Excerpts from a spatial dataset:
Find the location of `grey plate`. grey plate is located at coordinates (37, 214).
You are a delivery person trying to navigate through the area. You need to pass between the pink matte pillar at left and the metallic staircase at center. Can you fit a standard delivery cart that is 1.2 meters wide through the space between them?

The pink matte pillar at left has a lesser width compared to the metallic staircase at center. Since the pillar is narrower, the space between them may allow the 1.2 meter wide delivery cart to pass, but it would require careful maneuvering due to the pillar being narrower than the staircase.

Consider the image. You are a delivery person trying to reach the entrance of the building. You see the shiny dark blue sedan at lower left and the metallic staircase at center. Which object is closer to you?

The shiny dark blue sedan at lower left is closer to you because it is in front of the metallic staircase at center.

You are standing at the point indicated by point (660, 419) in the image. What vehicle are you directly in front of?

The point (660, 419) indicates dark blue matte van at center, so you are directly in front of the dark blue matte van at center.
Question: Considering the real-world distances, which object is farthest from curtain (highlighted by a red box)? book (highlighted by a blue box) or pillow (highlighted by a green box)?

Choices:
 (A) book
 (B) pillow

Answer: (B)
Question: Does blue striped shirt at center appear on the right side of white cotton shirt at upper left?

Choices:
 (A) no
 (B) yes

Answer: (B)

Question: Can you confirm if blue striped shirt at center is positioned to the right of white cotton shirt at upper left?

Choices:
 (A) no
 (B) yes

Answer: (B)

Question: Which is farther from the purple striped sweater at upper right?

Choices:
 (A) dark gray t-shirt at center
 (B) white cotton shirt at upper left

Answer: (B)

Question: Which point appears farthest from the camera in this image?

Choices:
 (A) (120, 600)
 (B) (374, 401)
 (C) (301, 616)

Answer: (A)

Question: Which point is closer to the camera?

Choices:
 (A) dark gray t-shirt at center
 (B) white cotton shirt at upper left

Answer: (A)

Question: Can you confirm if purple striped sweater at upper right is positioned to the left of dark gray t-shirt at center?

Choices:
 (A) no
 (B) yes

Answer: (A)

Instructions for the task: Copy out the records above word for word, from start to finish.

Result of this task:
Find the location of `grey plate`. grey plate is located at coordinates (37, 214).
You are a delivery person trying to navigate through the area. You need to pass between the pink matte pillar at left and the metallic staircase at center. Can you fit a standard delivery cart that is 1.2 meters wide through the space between them?

The pink matte pillar at left has a lesser width compared to the metallic staircase at center. Since the pillar is narrower, the space between them may allow the 1.2 meter wide delivery cart to pass, but it would require careful maneuvering due to the pillar being narrower than the staircase.

Consider the image. You are a delivery person trying to reach the entrance of the building. You see the shiny dark blue sedan at lower left and the metallic staircase at center. Which object is closer to you?

The shiny dark blue sedan at lower left is closer to you because it is in front of the metallic staircase at center.

You are standing at the point indicated by point (660, 419) in the image. What vehicle are you directly in front of?

The point (660, 419) indicates dark blue matte van at center, so you are directly in front of the dark blue matte van at center.
Question: Considering the real-world distances, which object is farthest from curtain (highlighted by a red box)? book (highlighted by a blue box) or pillow (highlighted by a green box)?

Choices:
 (A) book
 (B) pillow

Answer: (B)
Question: Does blue striped shirt at center appear on the right side of white cotton shirt at upper left?

Choices:
 (A) no
 (B) yes

Answer: (B)

Question: Can you confirm if blue striped shirt at center is positioned to the right of white cotton shirt at upper left?

Choices:
 (A) no
 (B) yes

Answer: (B)

Question: Which is farther from the purple striped sweater at upper right?

Choices:
 (A) dark gray t-shirt at center
 (B) white cotton shirt at upper left

Answer: (B)

Question: Which point appears farthest from the camera in this image?

Choices:
 (A) (120, 600)
 (B) (374, 401)
 (C) (301, 616)

Answer: (A)

Question: Which point is closer to the camera?

Choices:
 (A) dark gray t-shirt at center
 (B) white cotton shirt at upper left

Answer: (A)

Question: Can you confirm if purple striped sweater at upper right is positioned to the left of dark gray t-shirt at center?

Choices:
 (A) no
 (B) yes

Answer: (A)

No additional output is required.